▸ Exercise aim: Copy, word for word, the opening line of the data and each line after it until the line that contains "none -> grey brick K9 level 1", which is included. Leave the pictures out.

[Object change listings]
*** Begin section ***

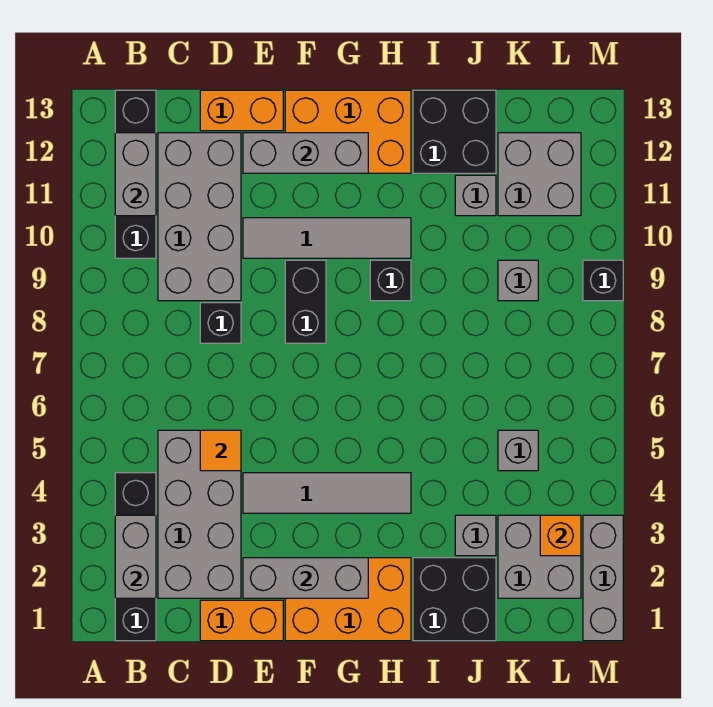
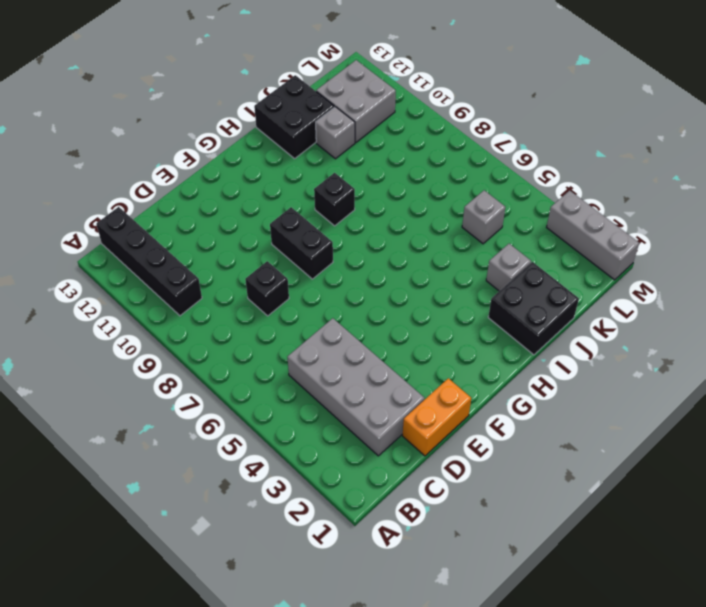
none -> black brick B1:B4 level 1
none -> grey brick C9:D12 level 1
none -> orange brick D13:E13 level 1

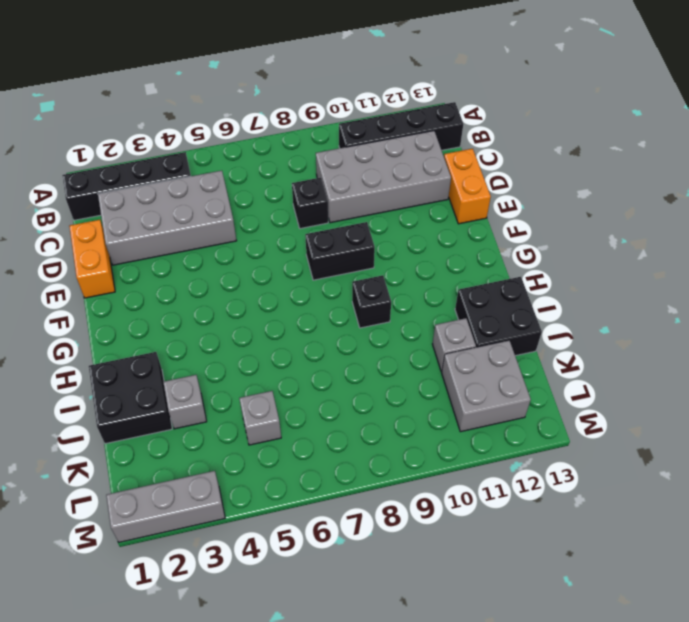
none -> grey tile E4:H4 level 1
none -> grey tile E10:H10 level 1
none -> orange brick F1:H2 level 1

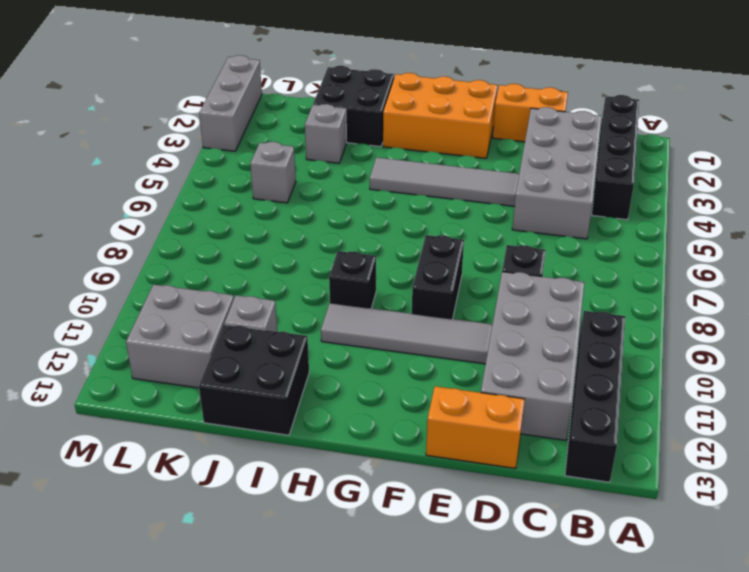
none -> orange brick F12:H13 level 1
none -> grey brick K2:L3 level 1
none -> grey brick K9 level 1

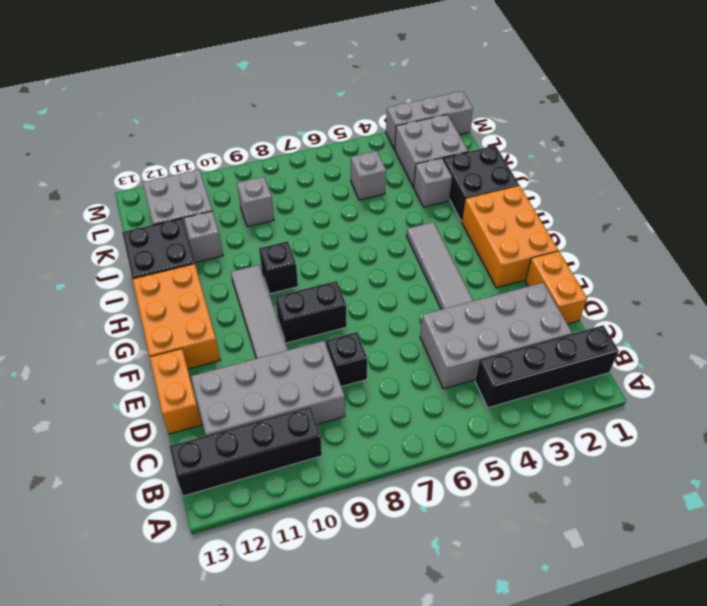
none -> black brick M9 level 1
none -> grey brick B2:B3 level 2
none -> grey brick B11:B12 level 2

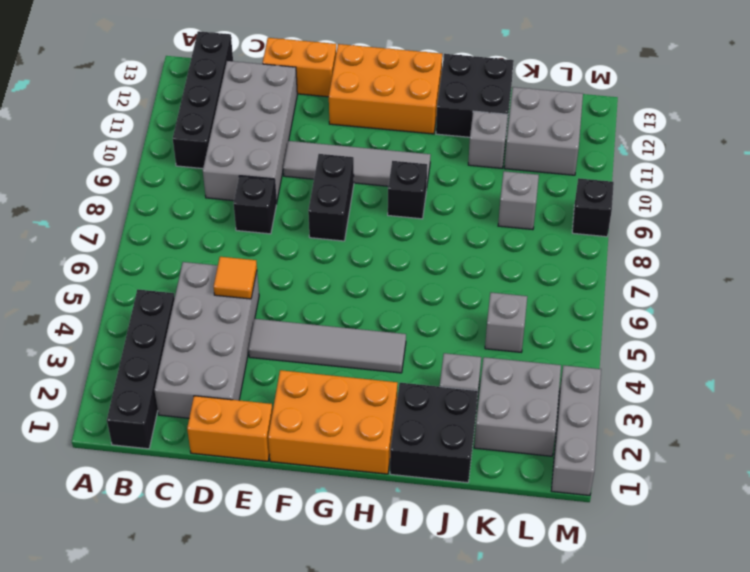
none -> grey brick B2:B3 level 2
none -> grey brick B11:B12 level 2
none -> grey brick E2:G2 level 2

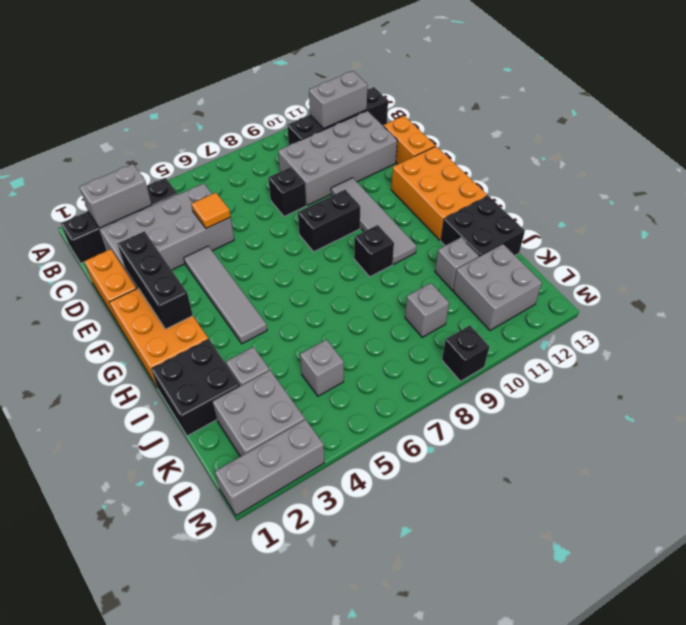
black brick E2:G2 level 2 -> grey brick E2:G2 level 2
none -> grey brick E12:G12 level 2
none -> orange brick L3 level 2

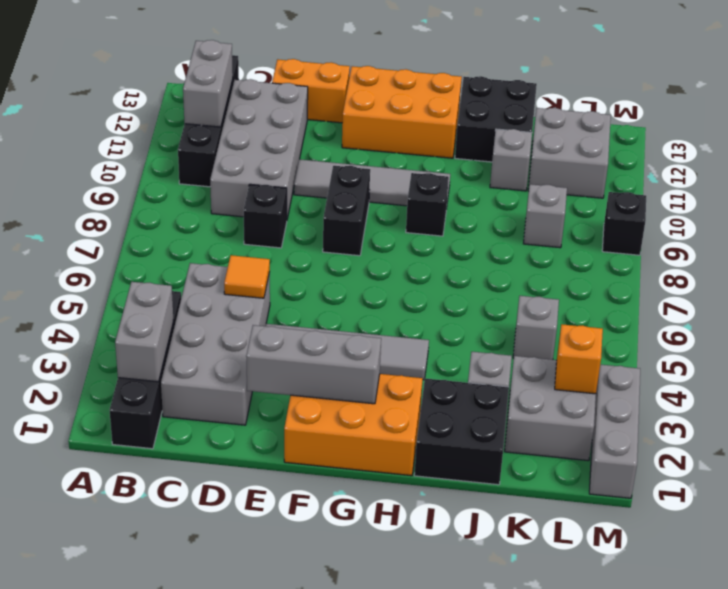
none -> orange brick D1:E1 level 1
none -> grey brick E12:G12 level 2

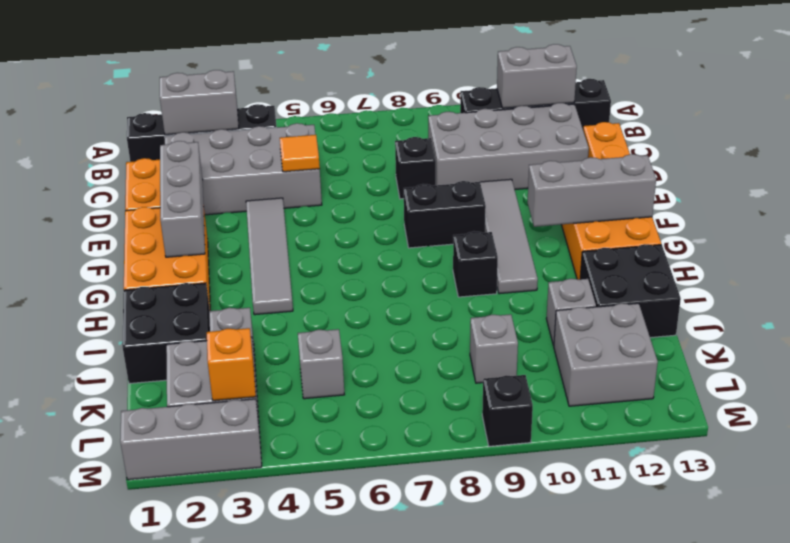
grey brick G11:G13 level 2 -> grey brick E12:G12 level 2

*** End section ***

▸ Exercise response:
none -> black brick B1:B4 level 1
none -> grey brick C9:D12 level 1
none -> orange brick D13:E13 level 1

none -> grey tile E4:H4 level 1
none -> grey tile E10:H10 level 1
none -> orange brick F1:H2 level 1

none -> orange brick F12:H13 level 1
none -> grey brick K2:L3 level 1
none -> grey brick K9 level 1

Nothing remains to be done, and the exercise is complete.